# Raw data
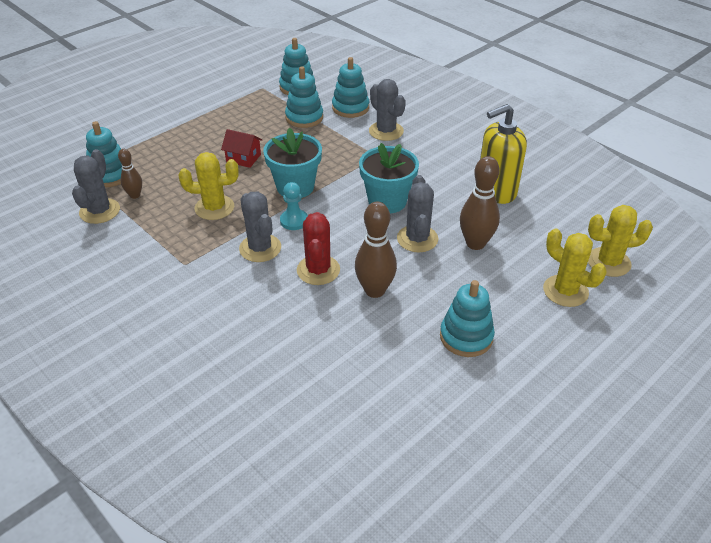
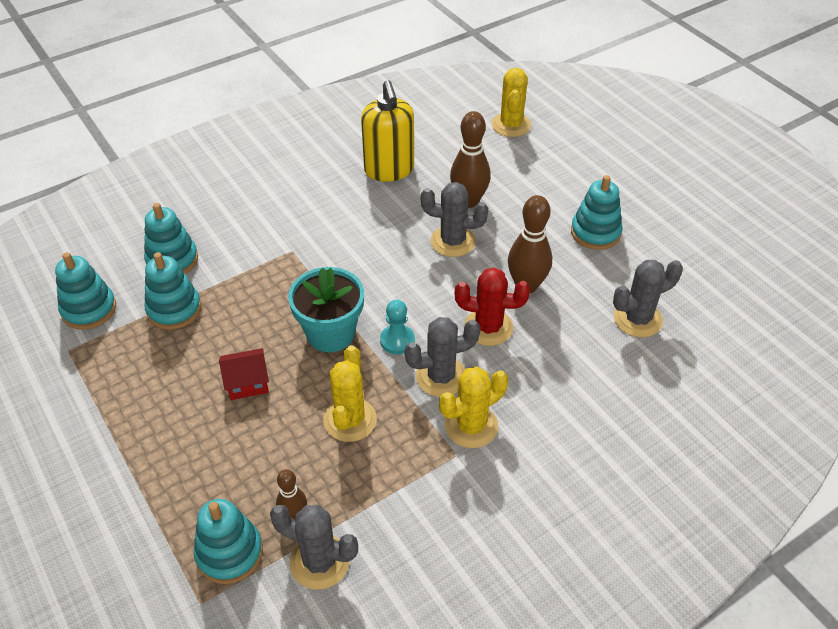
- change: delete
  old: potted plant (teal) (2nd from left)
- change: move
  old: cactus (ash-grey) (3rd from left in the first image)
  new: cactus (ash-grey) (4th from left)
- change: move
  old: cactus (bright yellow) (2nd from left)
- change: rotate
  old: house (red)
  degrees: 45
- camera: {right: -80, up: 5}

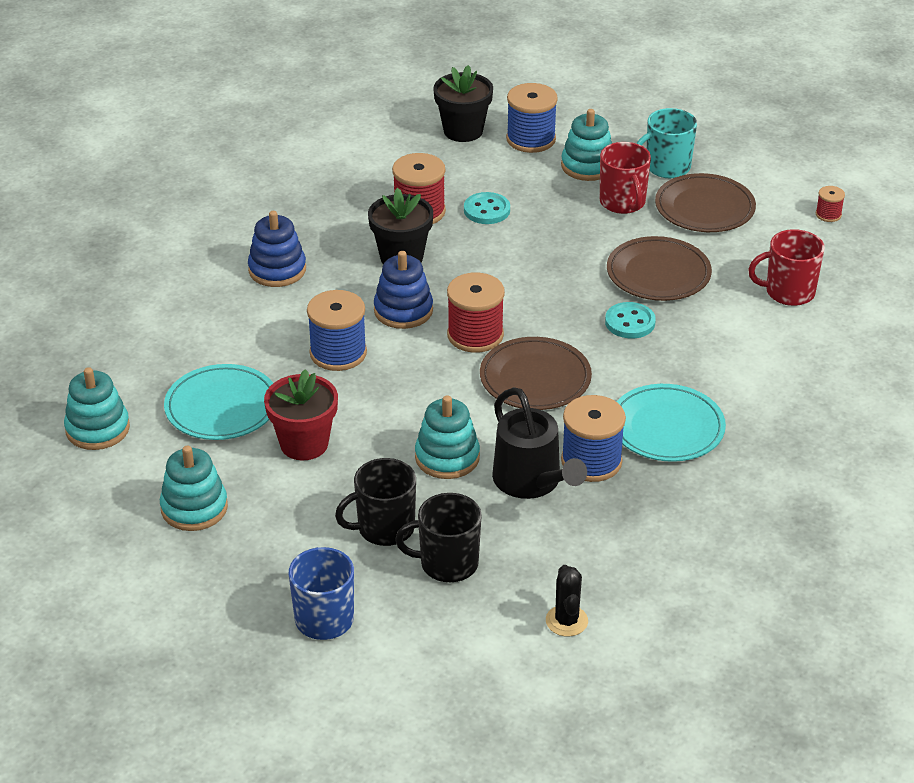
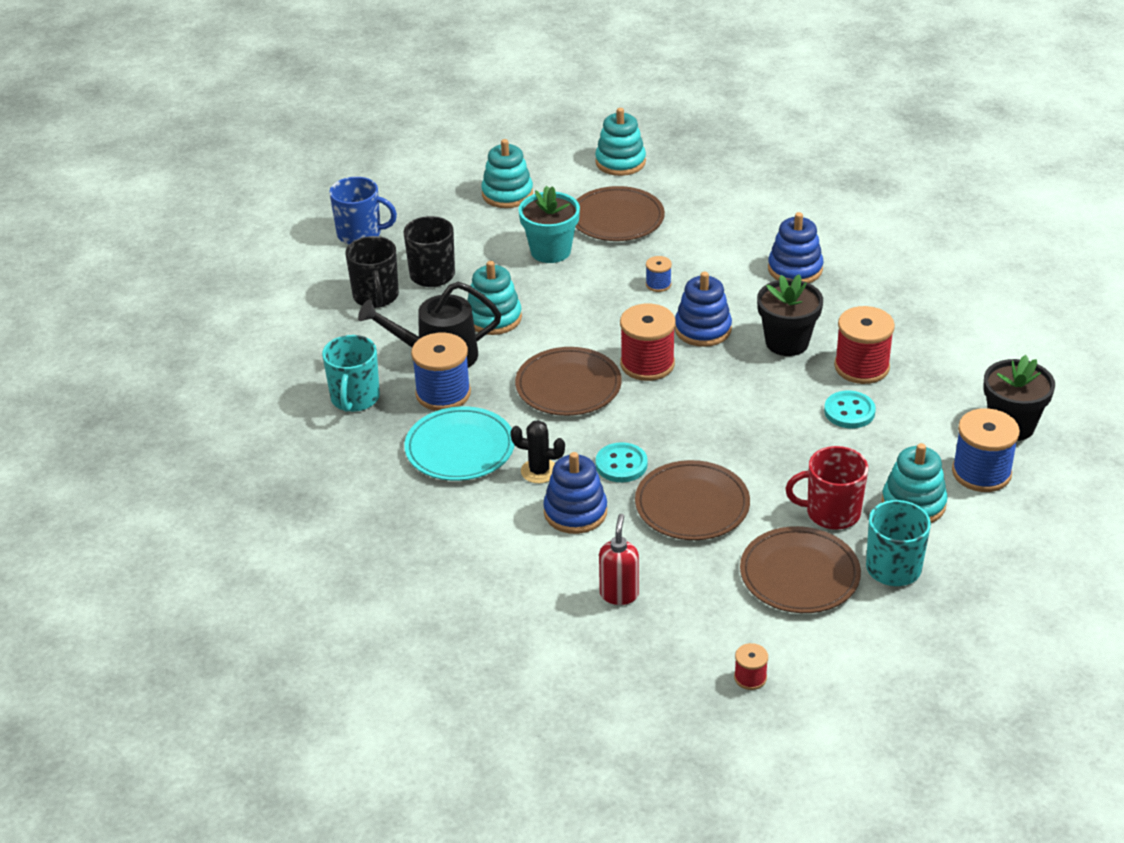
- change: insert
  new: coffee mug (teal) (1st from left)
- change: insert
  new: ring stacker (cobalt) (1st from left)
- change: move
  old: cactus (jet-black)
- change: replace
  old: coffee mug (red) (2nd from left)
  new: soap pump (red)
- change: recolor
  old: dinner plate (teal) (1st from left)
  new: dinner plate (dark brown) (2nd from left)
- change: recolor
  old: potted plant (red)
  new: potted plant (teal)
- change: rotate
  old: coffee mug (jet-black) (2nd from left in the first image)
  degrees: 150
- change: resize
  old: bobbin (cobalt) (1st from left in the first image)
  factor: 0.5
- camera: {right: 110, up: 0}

# Problem statement
From the records above, print exactly the lines that run from the line with "old: cactus (ash-grey)" to the line with "degrees: 45", inclusive.

# Answer to the exercise
  old: cactus (ash-grey) (3rd from left in the first image)
  new: cactus (ash-grey) (4th from left)
- change: move
  old: cactus (bright yellow) (2nd from left)
- change: rotate
  old: house (red)
  degrees: 45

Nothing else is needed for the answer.